▸ **Material provided**
::::::::

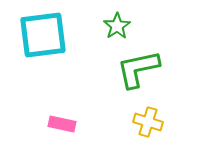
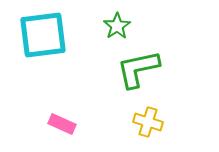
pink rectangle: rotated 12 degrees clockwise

::::::::

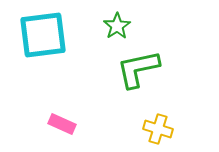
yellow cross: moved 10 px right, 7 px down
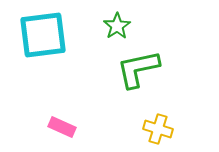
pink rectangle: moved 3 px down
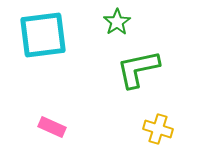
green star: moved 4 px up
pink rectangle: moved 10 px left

::::::::

▸ **Task brief**
Collect every line in the material that contains the string "rectangle".

▸ **Result for this exercise**
pink rectangle: rotated 12 degrees clockwise
pink rectangle: moved 3 px down
pink rectangle: moved 10 px left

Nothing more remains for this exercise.